BEGIN
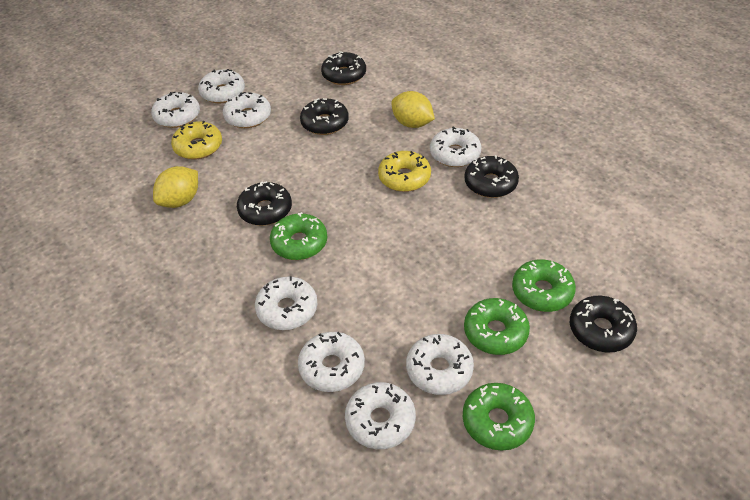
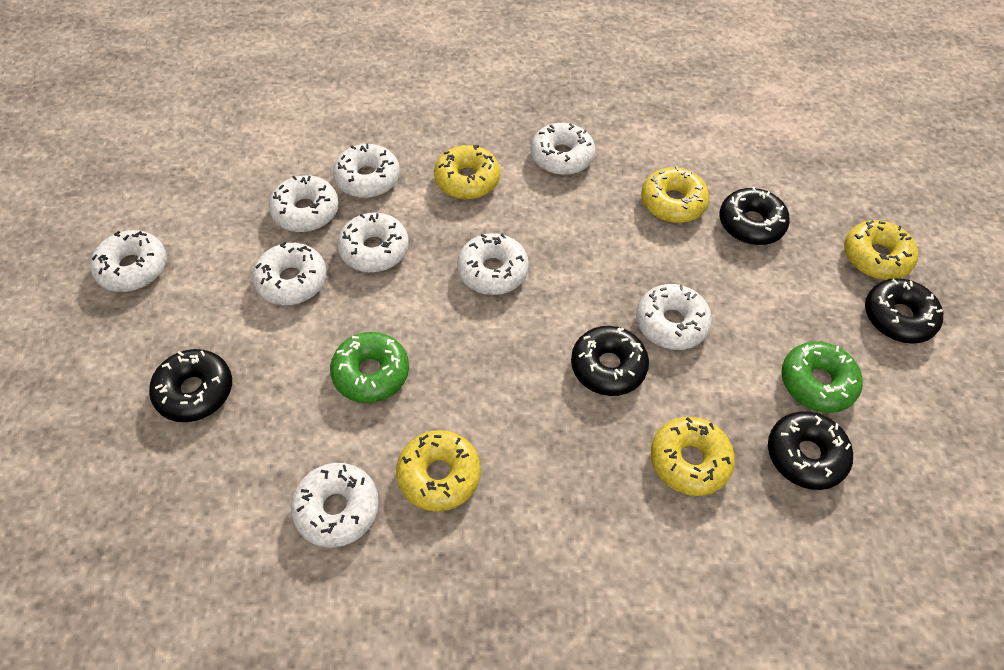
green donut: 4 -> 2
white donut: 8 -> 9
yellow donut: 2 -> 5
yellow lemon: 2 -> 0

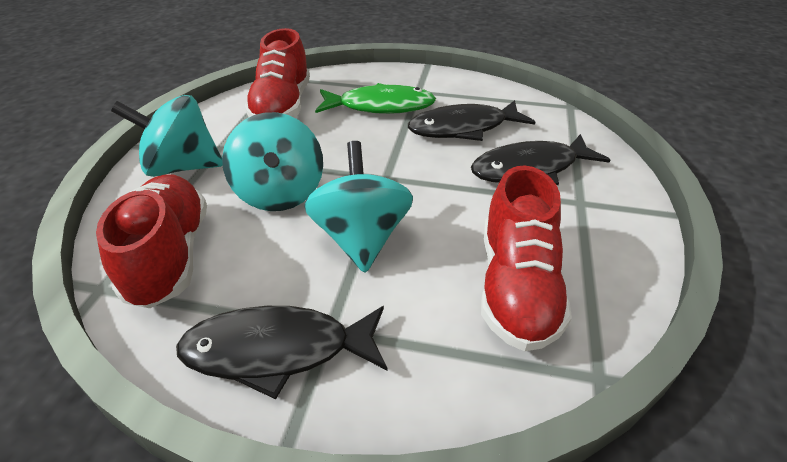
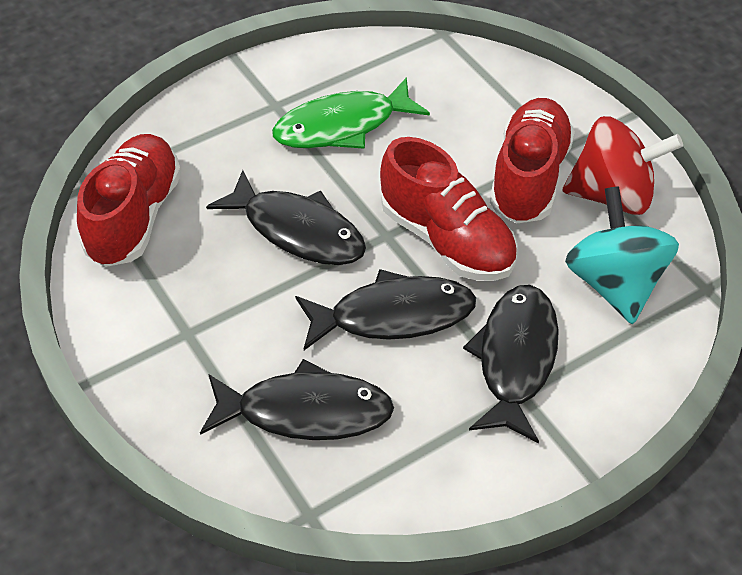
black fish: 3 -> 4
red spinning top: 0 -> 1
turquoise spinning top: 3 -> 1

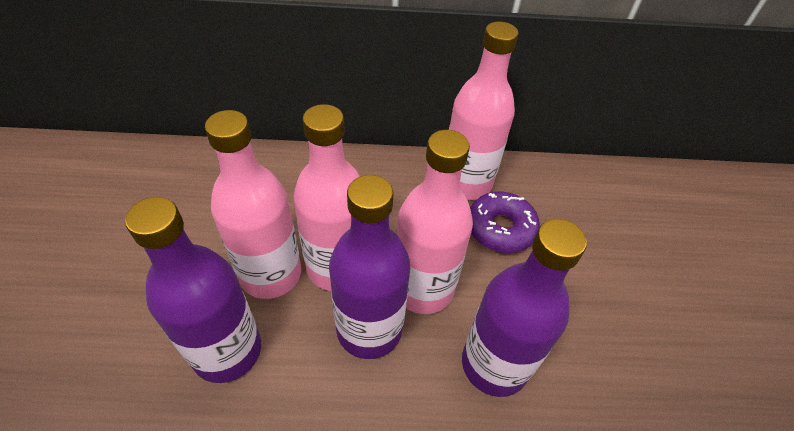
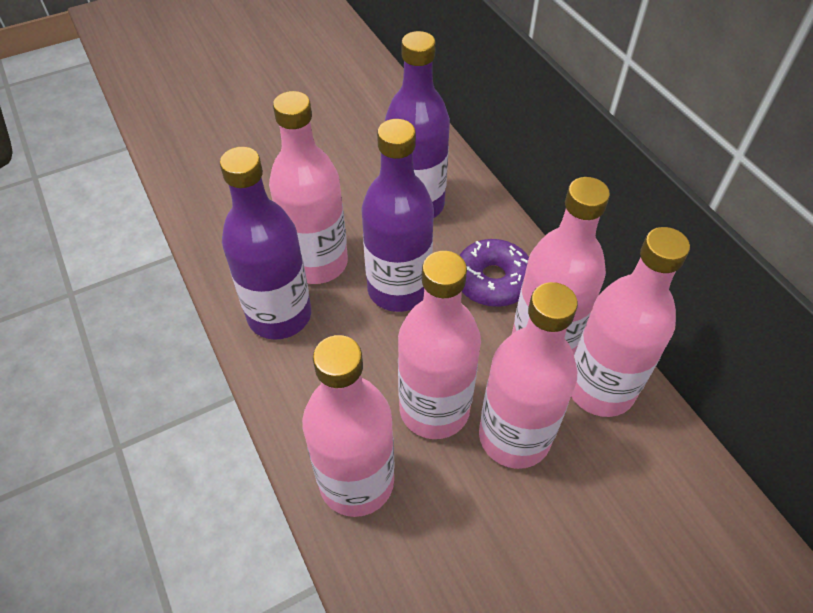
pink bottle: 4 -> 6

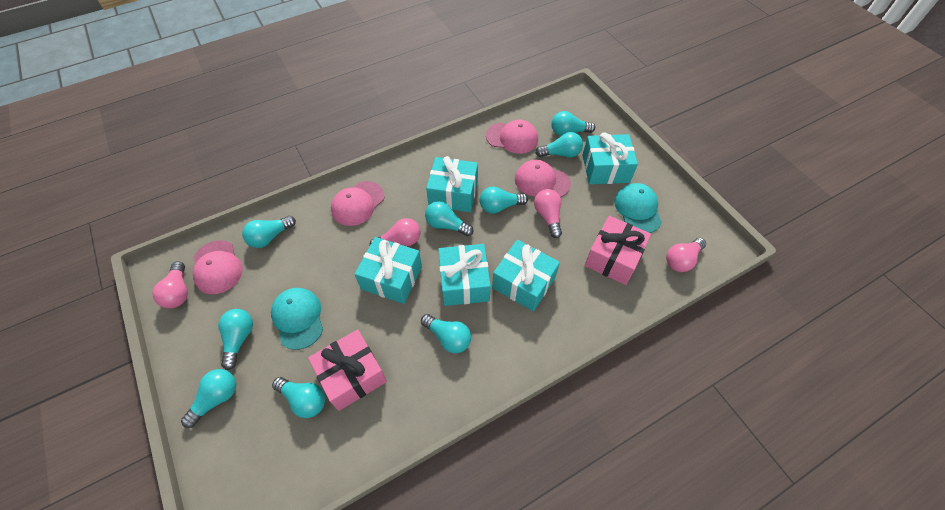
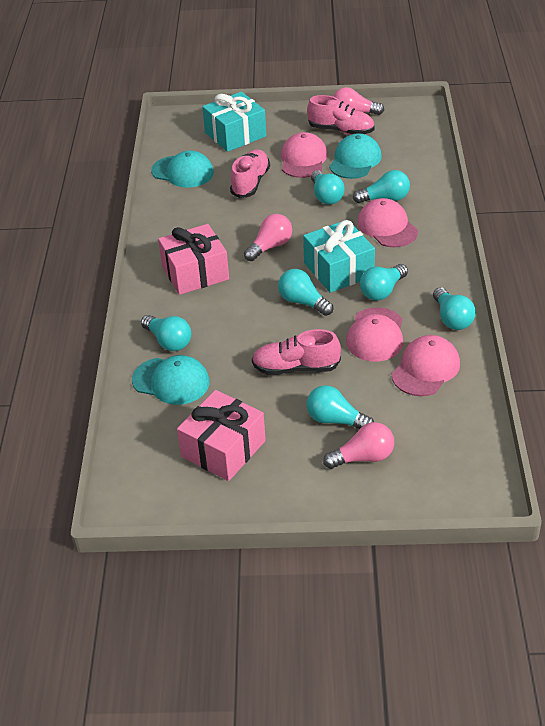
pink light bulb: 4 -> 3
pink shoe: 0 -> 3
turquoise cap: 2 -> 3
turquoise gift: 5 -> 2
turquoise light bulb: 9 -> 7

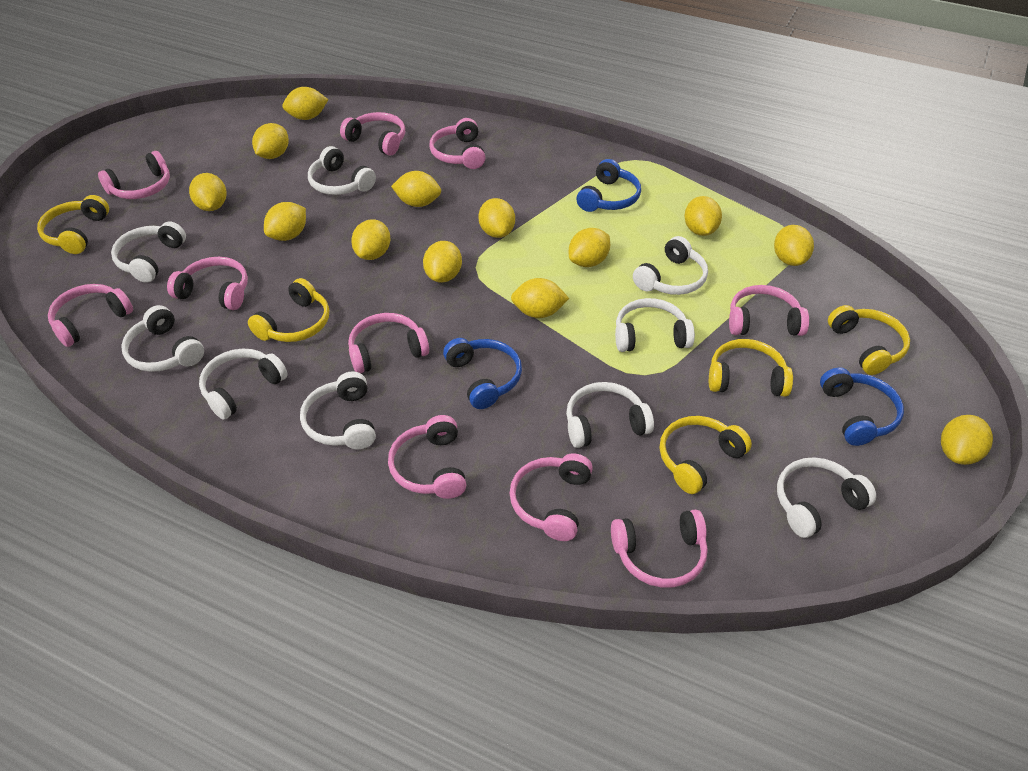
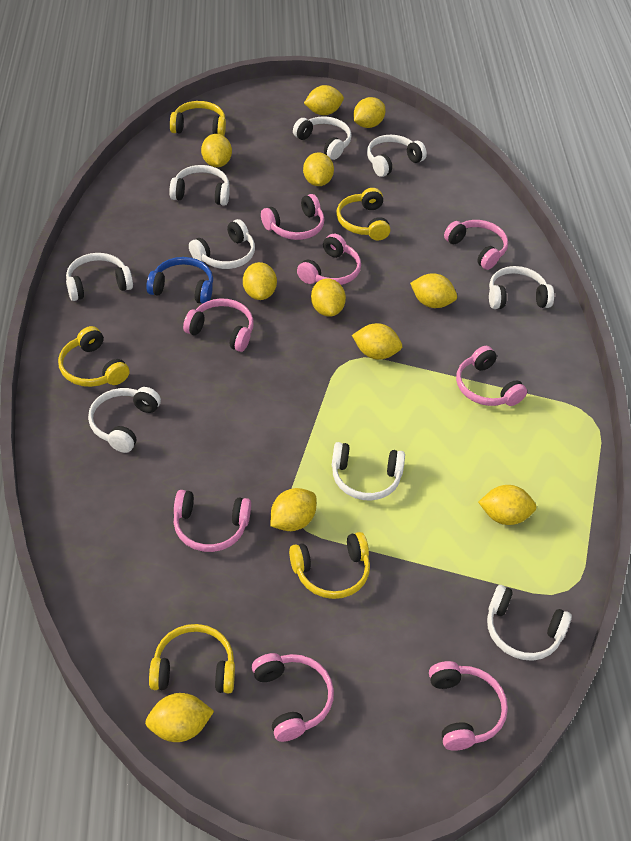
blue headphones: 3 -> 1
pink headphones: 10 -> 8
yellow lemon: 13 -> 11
END
• Exercise instructions: Could you repeat exactly the lines from the first one of the records above through the line containing "turquoise light bulb: 9 -> 7", leaving out any pictures?

• Solution to this problem:
green donut: 4 -> 2
white donut: 8 -> 9
yellow donut: 2 -> 5
yellow lemon: 2 -> 0

black fish: 3 -> 4
red spinning top: 0 -> 1
turquoise spinning top: 3 -> 1

pink bottle: 4 -> 6

pink light bulb: 4 -> 3
pink shoe: 0 -> 3
turquoise cap: 2 -> 3
turquoise gift: 5 -> 2
turquoise light bulb: 9 -> 7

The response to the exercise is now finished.